[Start of section]

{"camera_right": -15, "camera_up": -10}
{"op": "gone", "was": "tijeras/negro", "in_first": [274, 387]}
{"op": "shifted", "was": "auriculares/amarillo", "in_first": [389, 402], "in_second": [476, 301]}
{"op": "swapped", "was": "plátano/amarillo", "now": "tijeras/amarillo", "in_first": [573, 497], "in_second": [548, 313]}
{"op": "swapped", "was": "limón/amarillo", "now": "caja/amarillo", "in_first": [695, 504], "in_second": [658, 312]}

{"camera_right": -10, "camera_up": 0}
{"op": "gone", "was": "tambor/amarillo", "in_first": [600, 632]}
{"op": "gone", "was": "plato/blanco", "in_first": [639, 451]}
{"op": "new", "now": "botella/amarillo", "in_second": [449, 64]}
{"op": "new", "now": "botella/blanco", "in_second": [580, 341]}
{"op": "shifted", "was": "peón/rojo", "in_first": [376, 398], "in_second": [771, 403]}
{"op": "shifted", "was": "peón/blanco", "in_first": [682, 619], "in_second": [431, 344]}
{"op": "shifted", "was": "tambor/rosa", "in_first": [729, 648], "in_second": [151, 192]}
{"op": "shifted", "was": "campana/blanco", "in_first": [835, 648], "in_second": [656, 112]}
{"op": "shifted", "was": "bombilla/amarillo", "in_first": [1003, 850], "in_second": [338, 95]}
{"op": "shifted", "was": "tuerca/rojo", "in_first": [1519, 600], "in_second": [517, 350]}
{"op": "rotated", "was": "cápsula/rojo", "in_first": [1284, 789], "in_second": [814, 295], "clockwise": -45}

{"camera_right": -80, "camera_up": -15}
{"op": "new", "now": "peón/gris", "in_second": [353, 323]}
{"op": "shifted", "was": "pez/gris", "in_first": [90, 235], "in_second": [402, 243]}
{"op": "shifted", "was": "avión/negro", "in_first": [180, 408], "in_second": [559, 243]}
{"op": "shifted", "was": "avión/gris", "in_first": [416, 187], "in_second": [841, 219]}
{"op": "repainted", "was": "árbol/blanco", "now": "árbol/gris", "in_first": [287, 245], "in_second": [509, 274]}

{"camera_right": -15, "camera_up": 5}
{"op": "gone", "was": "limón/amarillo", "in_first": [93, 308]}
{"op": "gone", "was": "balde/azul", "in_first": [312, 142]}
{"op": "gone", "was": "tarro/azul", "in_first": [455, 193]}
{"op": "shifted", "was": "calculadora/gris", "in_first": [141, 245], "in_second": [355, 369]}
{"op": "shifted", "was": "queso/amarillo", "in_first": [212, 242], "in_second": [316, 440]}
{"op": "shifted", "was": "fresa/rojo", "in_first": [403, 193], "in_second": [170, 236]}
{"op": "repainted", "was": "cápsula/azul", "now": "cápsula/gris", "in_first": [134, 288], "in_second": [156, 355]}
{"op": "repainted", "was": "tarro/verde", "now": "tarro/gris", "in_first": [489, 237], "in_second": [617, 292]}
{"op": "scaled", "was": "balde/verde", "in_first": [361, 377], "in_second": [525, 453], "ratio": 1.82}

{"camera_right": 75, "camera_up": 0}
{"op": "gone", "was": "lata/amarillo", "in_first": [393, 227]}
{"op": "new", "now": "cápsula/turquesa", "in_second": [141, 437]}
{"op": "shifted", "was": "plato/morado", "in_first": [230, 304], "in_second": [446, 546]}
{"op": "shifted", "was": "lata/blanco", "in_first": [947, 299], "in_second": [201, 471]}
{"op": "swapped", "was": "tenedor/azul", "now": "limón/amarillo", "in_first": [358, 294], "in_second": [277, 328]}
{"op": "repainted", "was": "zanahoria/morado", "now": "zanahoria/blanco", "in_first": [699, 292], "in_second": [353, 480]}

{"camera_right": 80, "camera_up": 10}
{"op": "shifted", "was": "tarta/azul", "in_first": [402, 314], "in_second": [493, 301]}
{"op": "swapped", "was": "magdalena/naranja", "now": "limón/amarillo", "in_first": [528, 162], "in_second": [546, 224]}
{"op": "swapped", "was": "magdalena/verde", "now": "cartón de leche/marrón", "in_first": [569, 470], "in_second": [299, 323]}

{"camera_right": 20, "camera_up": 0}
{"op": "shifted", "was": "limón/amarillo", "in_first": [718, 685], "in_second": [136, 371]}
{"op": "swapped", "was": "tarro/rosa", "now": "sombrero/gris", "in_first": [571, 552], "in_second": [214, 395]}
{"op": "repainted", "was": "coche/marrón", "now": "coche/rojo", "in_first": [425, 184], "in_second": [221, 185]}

[End of section]

# Exercise directions
Above are the records; report each line in them that includes the word "tijeras".

# Written response
{"op": "gone", "was": "tijeras/negro", "in_first": [274, 387]}
{"op": "swapped", "was": "plátano/amarillo", "now": "tijeras/amarillo", "in_first": [573, 497], "in_second": [548, 313]}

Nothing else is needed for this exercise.